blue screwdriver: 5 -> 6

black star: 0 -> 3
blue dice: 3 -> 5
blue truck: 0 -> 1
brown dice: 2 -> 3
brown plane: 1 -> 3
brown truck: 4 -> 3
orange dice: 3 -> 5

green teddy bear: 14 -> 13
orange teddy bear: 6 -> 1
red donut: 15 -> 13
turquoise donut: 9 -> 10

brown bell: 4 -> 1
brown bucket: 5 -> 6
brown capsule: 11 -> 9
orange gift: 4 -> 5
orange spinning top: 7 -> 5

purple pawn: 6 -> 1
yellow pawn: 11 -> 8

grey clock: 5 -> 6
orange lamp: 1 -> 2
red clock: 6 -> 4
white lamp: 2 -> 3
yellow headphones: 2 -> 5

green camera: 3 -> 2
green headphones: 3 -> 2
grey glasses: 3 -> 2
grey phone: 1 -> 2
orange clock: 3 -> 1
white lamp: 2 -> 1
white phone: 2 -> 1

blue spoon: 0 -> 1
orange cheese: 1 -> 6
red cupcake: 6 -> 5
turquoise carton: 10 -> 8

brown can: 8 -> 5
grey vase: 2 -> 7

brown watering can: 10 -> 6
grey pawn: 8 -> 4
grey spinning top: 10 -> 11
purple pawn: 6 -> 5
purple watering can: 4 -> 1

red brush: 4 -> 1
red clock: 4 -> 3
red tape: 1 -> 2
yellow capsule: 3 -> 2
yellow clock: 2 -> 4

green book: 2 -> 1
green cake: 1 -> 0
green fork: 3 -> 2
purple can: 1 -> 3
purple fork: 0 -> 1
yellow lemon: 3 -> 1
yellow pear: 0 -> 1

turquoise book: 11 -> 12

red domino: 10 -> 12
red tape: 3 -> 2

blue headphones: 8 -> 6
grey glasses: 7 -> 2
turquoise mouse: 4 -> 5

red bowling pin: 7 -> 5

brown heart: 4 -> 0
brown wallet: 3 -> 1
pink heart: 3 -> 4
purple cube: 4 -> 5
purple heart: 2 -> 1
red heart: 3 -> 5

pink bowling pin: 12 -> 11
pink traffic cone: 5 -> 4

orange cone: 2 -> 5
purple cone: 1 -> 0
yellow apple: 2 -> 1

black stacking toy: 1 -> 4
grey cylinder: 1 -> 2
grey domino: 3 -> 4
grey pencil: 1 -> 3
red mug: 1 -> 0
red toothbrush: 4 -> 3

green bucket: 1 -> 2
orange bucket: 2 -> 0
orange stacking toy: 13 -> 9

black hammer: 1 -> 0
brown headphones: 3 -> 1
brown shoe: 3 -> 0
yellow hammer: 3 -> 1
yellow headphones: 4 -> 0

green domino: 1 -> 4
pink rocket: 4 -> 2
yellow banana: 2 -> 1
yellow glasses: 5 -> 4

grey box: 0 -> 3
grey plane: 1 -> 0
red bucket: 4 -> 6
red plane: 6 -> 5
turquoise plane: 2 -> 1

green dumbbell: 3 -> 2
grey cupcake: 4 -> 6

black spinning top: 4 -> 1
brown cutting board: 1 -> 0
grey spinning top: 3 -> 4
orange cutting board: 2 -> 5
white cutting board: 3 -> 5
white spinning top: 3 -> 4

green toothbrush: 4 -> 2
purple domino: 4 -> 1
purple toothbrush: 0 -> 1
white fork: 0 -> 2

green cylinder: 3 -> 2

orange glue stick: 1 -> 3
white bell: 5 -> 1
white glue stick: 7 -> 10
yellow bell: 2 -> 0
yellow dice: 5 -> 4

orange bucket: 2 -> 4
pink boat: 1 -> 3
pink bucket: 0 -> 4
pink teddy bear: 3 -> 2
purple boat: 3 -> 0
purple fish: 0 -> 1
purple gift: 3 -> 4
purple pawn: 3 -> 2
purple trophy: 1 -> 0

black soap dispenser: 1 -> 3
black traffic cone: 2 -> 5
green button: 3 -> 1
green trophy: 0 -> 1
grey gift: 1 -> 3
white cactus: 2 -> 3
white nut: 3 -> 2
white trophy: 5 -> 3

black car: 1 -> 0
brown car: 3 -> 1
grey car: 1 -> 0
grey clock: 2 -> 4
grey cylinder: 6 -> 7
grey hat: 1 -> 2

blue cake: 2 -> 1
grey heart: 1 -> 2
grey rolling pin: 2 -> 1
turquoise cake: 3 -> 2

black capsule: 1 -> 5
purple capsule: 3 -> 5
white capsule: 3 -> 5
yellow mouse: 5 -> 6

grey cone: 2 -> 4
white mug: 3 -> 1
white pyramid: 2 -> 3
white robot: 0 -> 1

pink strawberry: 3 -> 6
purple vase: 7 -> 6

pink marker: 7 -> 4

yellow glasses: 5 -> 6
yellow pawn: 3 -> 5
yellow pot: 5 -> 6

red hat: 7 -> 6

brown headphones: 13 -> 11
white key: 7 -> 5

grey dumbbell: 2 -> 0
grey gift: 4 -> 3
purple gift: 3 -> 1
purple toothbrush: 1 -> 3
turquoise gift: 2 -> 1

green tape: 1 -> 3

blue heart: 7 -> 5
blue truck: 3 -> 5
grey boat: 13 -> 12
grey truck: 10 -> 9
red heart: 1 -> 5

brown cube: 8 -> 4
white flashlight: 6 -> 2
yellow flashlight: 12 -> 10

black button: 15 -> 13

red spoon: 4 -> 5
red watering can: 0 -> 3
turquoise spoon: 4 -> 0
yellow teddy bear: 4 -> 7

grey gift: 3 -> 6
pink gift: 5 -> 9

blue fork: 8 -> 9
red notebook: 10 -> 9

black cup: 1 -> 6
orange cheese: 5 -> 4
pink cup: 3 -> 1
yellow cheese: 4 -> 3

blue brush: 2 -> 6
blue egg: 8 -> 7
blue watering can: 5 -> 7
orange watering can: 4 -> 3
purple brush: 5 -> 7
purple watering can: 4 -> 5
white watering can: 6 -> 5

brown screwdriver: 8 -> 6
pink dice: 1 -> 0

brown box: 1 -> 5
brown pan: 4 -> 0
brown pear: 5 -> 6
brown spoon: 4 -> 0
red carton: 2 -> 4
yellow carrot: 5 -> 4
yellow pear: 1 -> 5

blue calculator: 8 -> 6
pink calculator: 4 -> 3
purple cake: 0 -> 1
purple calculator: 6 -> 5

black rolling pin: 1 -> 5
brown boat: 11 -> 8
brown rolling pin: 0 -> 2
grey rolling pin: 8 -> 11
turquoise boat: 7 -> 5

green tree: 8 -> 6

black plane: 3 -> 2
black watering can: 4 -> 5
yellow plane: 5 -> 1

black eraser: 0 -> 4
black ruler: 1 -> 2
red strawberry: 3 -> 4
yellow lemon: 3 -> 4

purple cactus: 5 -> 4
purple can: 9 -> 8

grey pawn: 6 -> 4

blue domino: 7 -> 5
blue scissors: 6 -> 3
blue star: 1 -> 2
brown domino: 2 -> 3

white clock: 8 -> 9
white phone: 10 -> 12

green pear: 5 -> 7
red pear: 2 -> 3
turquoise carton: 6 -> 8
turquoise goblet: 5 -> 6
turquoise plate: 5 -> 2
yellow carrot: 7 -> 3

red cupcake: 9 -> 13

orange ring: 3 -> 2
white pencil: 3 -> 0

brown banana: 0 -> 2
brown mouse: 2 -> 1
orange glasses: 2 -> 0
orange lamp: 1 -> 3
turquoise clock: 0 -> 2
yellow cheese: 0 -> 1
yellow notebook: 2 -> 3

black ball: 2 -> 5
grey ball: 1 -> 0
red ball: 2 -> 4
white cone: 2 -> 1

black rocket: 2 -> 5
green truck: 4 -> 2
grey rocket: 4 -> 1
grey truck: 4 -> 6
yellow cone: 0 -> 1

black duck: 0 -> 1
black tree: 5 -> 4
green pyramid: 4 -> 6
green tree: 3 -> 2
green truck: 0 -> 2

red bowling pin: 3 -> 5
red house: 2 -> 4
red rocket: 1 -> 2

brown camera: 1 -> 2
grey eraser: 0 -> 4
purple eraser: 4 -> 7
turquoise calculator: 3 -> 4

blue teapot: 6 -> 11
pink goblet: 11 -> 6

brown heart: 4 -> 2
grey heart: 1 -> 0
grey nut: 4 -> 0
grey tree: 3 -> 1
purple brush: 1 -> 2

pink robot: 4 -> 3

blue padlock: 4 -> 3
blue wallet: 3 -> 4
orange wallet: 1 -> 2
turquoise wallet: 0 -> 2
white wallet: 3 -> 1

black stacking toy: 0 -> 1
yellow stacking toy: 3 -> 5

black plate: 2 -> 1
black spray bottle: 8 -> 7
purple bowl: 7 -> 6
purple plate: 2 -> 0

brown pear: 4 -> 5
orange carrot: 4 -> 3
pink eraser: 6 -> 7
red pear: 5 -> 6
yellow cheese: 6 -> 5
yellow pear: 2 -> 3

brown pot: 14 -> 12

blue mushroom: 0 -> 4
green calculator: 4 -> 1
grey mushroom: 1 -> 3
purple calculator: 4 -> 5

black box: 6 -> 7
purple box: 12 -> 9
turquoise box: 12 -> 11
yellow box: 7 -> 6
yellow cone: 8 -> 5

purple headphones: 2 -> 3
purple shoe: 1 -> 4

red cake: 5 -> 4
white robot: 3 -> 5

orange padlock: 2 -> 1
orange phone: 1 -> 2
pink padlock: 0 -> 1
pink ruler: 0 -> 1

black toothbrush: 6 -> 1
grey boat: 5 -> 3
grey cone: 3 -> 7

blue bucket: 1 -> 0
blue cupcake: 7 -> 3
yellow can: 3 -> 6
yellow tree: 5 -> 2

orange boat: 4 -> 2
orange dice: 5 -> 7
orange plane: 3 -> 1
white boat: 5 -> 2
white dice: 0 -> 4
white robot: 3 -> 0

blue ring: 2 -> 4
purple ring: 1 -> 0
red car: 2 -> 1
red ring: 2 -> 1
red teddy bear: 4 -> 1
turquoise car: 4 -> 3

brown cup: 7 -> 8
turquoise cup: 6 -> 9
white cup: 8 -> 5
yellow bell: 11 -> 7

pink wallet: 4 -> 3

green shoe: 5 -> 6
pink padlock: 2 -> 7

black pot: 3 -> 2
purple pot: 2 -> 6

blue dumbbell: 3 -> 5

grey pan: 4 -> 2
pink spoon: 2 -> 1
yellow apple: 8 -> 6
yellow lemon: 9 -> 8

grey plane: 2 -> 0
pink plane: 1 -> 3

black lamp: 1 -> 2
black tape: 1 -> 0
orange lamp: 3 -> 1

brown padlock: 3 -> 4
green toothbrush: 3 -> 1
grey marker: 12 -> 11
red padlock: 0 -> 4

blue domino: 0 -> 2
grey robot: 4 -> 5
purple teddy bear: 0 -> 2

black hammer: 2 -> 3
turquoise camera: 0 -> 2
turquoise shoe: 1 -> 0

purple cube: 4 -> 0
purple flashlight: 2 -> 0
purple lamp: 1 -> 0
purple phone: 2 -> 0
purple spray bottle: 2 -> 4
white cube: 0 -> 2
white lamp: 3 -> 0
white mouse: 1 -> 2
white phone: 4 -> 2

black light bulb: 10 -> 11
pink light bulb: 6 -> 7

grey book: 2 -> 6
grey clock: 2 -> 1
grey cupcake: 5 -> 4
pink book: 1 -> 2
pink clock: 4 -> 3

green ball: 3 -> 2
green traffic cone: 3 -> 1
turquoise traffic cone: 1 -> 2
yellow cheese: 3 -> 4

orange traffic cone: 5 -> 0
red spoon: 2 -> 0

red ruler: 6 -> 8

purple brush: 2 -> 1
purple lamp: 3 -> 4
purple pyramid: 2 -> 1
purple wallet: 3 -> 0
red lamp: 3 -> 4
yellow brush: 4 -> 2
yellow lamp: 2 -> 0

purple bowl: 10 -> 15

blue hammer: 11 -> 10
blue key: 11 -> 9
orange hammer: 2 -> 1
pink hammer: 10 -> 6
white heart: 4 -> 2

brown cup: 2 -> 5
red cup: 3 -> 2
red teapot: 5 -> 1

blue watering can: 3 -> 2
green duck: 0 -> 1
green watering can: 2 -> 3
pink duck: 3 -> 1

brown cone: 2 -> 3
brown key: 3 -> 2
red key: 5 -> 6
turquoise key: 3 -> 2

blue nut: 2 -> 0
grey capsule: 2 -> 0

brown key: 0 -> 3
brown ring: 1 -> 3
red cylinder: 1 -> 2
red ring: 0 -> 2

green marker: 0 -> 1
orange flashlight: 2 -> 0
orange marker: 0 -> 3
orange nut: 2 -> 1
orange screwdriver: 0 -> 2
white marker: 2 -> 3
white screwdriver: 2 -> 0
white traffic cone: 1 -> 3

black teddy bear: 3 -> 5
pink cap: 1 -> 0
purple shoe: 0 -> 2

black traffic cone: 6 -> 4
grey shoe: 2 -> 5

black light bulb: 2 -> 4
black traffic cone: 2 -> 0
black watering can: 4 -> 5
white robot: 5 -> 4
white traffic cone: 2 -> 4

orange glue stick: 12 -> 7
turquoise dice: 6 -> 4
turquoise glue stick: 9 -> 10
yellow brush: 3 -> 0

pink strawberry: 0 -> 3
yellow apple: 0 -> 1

※ ※ ※

YOUR ASSIGNMENT
Could you restate word for word the lines above from the one containing "white wallet: 3 -> 1" through the one containing "blue domino: 0 -> 2", both included, and nothing else?

COMPLETED TASK
white wallet: 3 -> 1

black stacking toy: 0 -> 1
yellow stacking toy: 3 -> 5

black plate: 2 -> 1
black spray bottle: 8 -> 7
purple bowl: 7 -> 6
purple plate: 2 -> 0

brown pear: 4 -> 5
orange carrot: 4 -> 3
pink eraser: 6 -> 7
red pear: 5 -> 6
yellow cheese: 6 -> 5
yellow pear: 2 -> 3

brown pot: 14 -> 12

blue mushroom: 0 -> 4
green calculator: 4 -> 1
grey mushroom: 1 -> 3
purple calculator: 4 -> 5

black box: 6 -> 7
purple box: 12 -> 9
turquoise box: 12 -> 11
yellow box: 7 -> 6
yellow cone: 8 -> 5

purple headphones: 2 -> 3
purple shoe: 1 -> 4

red cake: 5 -> 4
white robot: 3 -> 5

orange padlock: 2 -> 1
orange phone: 1 -> 2
pink padlock: 0 -> 1
pink ruler: 0 -> 1

black toothbrush: 6 -> 1
grey boat: 5 -> 3
grey cone: 3 -> 7

blue bucket: 1 -> 0
blue cupcake: 7 -> 3
yellow can: 3 -> 6
yellow tree: 5 -> 2

orange boat: 4 -> 2
orange dice: 5 -> 7
orange plane: 3 -> 1
white boat: 5 -> 2
white dice: 0 -> 4
white robot: 3 -> 0

blue ring: 2 -> 4
purple ring: 1 -> 0
red car: 2 -> 1
red ring: 2 -> 1
red teddy bear: 4 -> 1
turquoise car: 4 -> 3

brown cup: 7 -> 8
turquoise cup: 6 -> 9
white cup: 8 -> 5
yellow bell: 11 -> 7

pink wallet: 4 -> 3

green shoe: 5 -> 6
pink padlock: 2 -> 7

black pot: 3 -> 2
purple pot: 2 -> 6

blue dumbbell: 3 -> 5

grey pan: 4 -> 2
pink spoon: 2 -> 1
yellow apple: 8 -> 6
yellow lemon: 9 -> 8

grey plane: 2 -> 0
pink plane: 1 -> 3

black lamp: 1 -> 2
black tape: 1 -> 0
orange lamp: 3 -> 1

brown padlock: 3 -> 4
green toothbrush: 3 -> 1
grey marker: 12 -> 11
red padlock: 0 -> 4

blue domino: 0 -> 2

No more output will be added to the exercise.